• _GIVEN REQUEST_
Extract every one of the records below and reproduce each line verbatim.

• _RECORDS FOR THE TASK_
----------------
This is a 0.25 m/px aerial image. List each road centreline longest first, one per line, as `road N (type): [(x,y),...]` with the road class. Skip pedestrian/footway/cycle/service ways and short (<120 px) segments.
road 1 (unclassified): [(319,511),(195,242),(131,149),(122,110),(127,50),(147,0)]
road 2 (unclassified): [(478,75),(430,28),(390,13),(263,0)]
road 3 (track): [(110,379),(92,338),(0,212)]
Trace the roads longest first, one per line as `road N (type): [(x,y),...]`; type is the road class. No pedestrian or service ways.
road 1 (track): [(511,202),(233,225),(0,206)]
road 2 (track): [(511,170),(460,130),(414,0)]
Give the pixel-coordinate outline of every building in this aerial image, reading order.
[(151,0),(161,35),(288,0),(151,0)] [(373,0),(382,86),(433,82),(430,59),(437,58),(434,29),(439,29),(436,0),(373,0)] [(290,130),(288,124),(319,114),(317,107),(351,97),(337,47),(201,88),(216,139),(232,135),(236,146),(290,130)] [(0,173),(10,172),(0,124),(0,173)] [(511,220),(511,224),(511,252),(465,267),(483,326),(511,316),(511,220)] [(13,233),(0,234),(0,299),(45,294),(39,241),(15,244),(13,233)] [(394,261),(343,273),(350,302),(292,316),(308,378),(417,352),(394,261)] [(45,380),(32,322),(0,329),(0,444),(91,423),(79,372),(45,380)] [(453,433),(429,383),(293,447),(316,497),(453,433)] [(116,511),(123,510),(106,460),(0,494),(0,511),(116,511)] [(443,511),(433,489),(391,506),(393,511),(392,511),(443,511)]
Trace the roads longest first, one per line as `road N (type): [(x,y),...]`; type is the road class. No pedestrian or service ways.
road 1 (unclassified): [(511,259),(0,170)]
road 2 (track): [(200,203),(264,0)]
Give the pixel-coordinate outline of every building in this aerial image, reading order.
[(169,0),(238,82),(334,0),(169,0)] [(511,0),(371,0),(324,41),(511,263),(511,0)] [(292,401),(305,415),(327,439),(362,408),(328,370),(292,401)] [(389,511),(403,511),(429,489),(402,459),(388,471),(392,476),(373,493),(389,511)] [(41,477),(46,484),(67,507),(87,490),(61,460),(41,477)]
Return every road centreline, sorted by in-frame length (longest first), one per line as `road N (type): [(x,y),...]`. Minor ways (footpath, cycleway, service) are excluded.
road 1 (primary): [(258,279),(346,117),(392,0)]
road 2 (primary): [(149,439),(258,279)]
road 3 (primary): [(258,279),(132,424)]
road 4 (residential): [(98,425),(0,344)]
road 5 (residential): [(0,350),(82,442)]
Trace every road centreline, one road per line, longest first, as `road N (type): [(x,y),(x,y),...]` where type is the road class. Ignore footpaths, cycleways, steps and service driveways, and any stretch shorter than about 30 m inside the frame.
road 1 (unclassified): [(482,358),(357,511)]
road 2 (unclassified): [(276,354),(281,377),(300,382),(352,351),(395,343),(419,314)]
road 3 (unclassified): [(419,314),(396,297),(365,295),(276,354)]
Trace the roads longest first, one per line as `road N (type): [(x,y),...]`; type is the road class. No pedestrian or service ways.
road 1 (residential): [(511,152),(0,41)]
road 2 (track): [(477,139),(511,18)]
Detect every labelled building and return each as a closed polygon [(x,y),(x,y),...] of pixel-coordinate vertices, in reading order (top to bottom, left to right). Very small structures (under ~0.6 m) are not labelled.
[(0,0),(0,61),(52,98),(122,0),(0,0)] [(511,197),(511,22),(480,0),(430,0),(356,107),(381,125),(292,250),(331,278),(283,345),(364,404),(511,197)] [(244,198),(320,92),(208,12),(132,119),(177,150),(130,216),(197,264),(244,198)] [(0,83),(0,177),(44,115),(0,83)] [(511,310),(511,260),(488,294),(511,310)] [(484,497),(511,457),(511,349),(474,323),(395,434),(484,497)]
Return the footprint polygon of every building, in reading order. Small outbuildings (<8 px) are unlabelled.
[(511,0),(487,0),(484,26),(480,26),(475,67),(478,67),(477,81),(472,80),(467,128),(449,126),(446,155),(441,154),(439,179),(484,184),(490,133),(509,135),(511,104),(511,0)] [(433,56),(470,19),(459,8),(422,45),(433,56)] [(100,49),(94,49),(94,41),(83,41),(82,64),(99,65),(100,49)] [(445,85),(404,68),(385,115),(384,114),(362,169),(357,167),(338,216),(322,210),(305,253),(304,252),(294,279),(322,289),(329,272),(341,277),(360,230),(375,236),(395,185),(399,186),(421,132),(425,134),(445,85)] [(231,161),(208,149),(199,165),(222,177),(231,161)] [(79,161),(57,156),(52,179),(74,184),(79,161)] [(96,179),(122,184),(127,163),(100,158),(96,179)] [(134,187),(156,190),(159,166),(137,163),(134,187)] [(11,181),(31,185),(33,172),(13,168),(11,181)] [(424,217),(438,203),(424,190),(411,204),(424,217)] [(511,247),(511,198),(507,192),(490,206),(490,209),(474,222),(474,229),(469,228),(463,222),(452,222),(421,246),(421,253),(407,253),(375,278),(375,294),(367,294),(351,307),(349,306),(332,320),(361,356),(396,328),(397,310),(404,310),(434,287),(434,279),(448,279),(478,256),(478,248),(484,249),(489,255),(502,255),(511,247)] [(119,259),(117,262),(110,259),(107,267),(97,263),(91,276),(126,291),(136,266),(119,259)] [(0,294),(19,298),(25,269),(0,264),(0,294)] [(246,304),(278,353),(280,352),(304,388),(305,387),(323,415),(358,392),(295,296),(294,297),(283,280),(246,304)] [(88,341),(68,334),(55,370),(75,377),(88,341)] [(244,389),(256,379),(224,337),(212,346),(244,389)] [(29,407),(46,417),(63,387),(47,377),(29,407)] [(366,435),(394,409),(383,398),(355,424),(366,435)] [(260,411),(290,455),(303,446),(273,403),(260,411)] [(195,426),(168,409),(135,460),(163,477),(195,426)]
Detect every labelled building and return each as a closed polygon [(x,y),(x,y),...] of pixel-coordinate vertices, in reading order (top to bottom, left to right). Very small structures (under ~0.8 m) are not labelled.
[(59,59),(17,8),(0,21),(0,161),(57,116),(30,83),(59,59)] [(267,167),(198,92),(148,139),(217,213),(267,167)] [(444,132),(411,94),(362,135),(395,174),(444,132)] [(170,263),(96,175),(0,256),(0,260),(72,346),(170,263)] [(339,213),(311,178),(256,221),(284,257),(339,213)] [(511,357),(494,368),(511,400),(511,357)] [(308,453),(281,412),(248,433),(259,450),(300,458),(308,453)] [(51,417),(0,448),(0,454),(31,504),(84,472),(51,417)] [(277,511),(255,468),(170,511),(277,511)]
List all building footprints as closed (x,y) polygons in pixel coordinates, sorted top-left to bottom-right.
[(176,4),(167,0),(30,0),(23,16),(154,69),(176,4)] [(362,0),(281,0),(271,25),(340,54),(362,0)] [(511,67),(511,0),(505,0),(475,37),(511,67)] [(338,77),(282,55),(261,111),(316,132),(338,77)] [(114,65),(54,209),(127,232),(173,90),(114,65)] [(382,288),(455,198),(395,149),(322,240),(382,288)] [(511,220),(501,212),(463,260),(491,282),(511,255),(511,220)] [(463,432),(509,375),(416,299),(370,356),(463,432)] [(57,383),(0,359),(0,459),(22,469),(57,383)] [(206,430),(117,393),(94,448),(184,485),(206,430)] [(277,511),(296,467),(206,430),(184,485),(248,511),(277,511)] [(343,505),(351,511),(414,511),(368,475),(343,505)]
----------------
• _SOLUTION TO THE EXERCISE_
This is a 0.25 m/px aerial image. List each road centreline longest first, one per line, as `road N (type): [(x,y),...]` with the road class. Skip pedestrian/footway/cycle/service ways and short (<120 px) segments.
road 1 (unclassified): [(319,511),(195,242),(131,149),(122,110),(127,50),(147,0)]
road 2 (unclassified): [(478,75),(430,28),(390,13),(263,0)]
road 3 (track): [(110,379),(92,338),(0,212)]
Trace the roads longest first, one per line as `road N (type): [(x,y),...]`; type is the road class. No pedestrian or service ways.
road 1 (track): [(511,202),(233,225),(0,206)]
road 2 (track): [(511,170),(460,130),(414,0)]
Give the pixel-coordinate outline of every building in this aerial image, reading order.
[(151,0),(161,35),(288,0),(151,0)] [(373,0),(382,86),(433,82),(430,59),(437,58),(434,29),(439,29),(436,0),(373,0)] [(290,130),(288,124),(319,114),(317,107),(351,97),(337,47),(201,88),(216,139),(232,135),(236,146),(290,130)] [(0,173),(10,172),(0,124),(0,173)] [(511,220),(511,224),(511,252),(465,267),(483,326),(511,316),(511,220)] [(13,233),(0,234),(0,299),(45,294),(39,241),(15,244),(13,233)] [(394,261),(343,273),(350,302),(292,316),(308,378),(417,352),(394,261)] [(45,380),(32,322),(0,329),(0,444),(91,423),(79,372),(45,380)] [(453,433),(429,383),(293,447),(316,497),(453,433)] [(116,511),(123,510),(106,460),(0,494),(0,511),(116,511)] [(443,511),(433,489),(391,506),(393,511),(392,511),(443,511)]
Trace the roads longest first, one per line as `road N (type): [(x,y),...]`; type is the road class. No pedestrian or service ways.
road 1 (unclassified): [(511,259),(0,170)]
road 2 (track): [(200,203),(264,0)]
Give the pixel-coordinate outline of every building in this aerial image, reading order.
[(169,0),(238,82),(334,0),(169,0)] [(511,0),(371,0),(324,41),(511,263),(511,0)] [(292,401),(305,415),(327,439),(362,408),(328,370),(292,401)] [(389,511),(403,511),(429,489),(402,459),(388,471),(392,476),(373,493),(389,511)] [(41,477),(46,484),(67,507),(87,490),(61,460),(41,477)]
Return every road centreline, sorted by in-frame length (longest first), one per line as `road N (type): [(x,y),...]`. Minor ways (footpath, cycleway, service) are excluded.
road 1 (primary): [(258,279),(346,117),(392,0)]
road 2 (primary): [(149,439),(258,279)]
road 3 (primary): [(258,279),(132,424)]
road 4 (residential): [(98,425),(0,344)]
road 5 (residential): [(0,350),(82,442)]
Trace every road centreline, one road per line, longest first, as `road N (type): [(x,y),(x,y),...]` where type is the road class. Ignore footpaths, cycleways, steps and service driveways, and any stretch shorter than about 30 m inside the frame.
road 1 (unclassified): [(482,358),(357,511)]
road 2 (unclassified): [(276,354),(281,377),(300,382),(352,351),(395,343),(419,314)]
road 3 (unclassified): [(419,314),(396,297),(365,295),(276,354)]
Trace the roads longest first, one per line as `road N (type): [(x,y),...]`; type is the road class. No pedestrian or service ways.
road 1 (residential): [(511,152),(0,41)]
road 2 (track): [(477,139),(511,18)]
Detect every labelled building and return each as a closed polygon [(x,y),(x,y),...] of pixel-coordinate vertices, in reading order (top to bottom, left to right). Very small structures (under ~0.6 m) are not labelled.
[(0,0),(0,61),(52,98),(122,0),(0,0)] [(511,197),(511,22),(480,0),(430,0),(356,107),(381,125),(292,250),(331,278),(283,345),(364,404),(511,197)] [(244,198),(320,92),(208,12),(132,119),(177,150),(130,216),(197,264),(244,198)] [(0,83),(0,177),(44,115),(0,83)] [(511,310),(511,260),(488,294),(511,310)] [(484,497),(511,457),(511,349),(474,323),(395,434),(484,497)]
Return the footprint polygon of every building, in reading order. Small outbuildings (<8 px) are unlabelled.
[(511,0),(487,0),(484,26),(480,26),(475,67),(478,67),(477,81),(472,80),(467,128),(449,126),(446,155),(441,154),(439,179),(484,184),(490,133),(509,135),(511,104),(511,0)] [(433,56),(470,19),(459,8),(422,45),(433,56)] [(100,49),(94,49),(94,41),(83,41),(82,64),(99,65),(100,49)] [(445,85),(404,68),(385,115),(384,114),(362,169),(357,167),(338,216),(322,210),(305,253),(304,252),(294,279),(322,289),(329,272),(341,277),(360,230),(375,236),(395,185),(399,186),(421,132),(425,134),(445,85)] [(231,161),(208,149),(199,165),(222,177),(231,161)] [(79,161),(57,156),(52,179),(74,184),(79,161)] [(96,179),(122,184),(127,163),(100,158),(96,179)] [(134,187),(156,190),(159,166),(137,163),(134,187)] [(11,181),(31,185),(33,172),(13,168),(11,181)] [(424,217),(438,203),(424,190),(411,204),(424,217)] [(511,247),(511,198),(507,192),(490,206),(490,209),(474,222),(474,229),(469,228),(463,222),(452,222),(421,246),(421,253),(407,253),(375,278),(375,294),(367,294),(351,307),(349,306),(332,320),(361,356),(396,328),(397,310),(404,310),(434,287),(434,279),(448,279),(478,256),(478,248),(484,249),(489,255),(502,255),(511,247)] [(119,259),(117,262),(110,259),(107,267),(97,263),(91,276),(126,291),(136,266),(119,259)] [(0,294),(19,298),(25,269),(0,264),(0,294)] [(246,304),(278,353),(280,352),(304,388),(305,387),(323,415),(358,392),(295,296),(294,297),(283,280),(246,304)] [(88,341),(68,334),(55,370),(75,377),(88,341)] [(244,389),(256,379),(224,337),(212,346),(244,389)] [(29,407),(46,417),(63,387),(47,377),(29,407)] [(366,435),(394,409),(383,398),(355,424),(366,435)] [(260,411),(290,455),(303,446),(273,403),(260,411)] [(195,426),(168,409),(135,460),(163,477),(195,426)]
Detect every labelled building and return each as a closed polygon [(x,y),(x,y),...] of pixel-coordinate vertices, in reading order (top to bottom, left to right). Very small structures (under ~0.8 m) are not labelled.
[(59,59),(17,8),(0,21),(0,161),(57,116),(30,83),(59,59)] [(267,167),(198,92),(148,139),(217,213),(267,167)] [(444,132),(411,94),(362,135),(395,174),(444,132)] [(170,263),(96,175),(0,256),(0,260),(72,346),(170,263)] [(339,213),(311,178),(256,221),(284,257),(339,213)] [(511,357),(494,368),(511,400),(511,357)] [(308,453),(281,412),(248,433),(259,450),(300,458),(308,453)] [(51,417),(0,448),(0,454),(31,504),(84,472),(51,417)] [(277,511),(255,468),(170,511),(277,511)]
List all building footprints as closed (x,y) polygons in pixel coordinates, sorted top-left to bottom-right.
[(176,4),(167,0),(30,0),(23,16),(154,69),(176,4)] [(362,0),(281,0),(271,25),(340,54),(362,0)] [(511,67),(511,0),(505,0),(475,37),(511,67)] [(338,77),(282,55),(261,111),(316,132),(338,77)] [(114,65),(54,209),(127,232),(173,90),(114,65)] [(382,288),(455,198),(395,149),(322,240),(382,288)] [(511,220),(501,212),(463,260),(491,282),(511,255),(511,220)] [(463,432),(509,375),(416,299),(370,356),(463,432)] [(57,383),(0,359),(0,459),(22,469),(57,383)] [(206,430),(117,393),(94,448),(184,485),(206,430)] [(277,511),(296,467),(206,430),(184,485),(248,511),(277,511)] [(343,505),(351,511),(414,511),(368,475),(343,505)]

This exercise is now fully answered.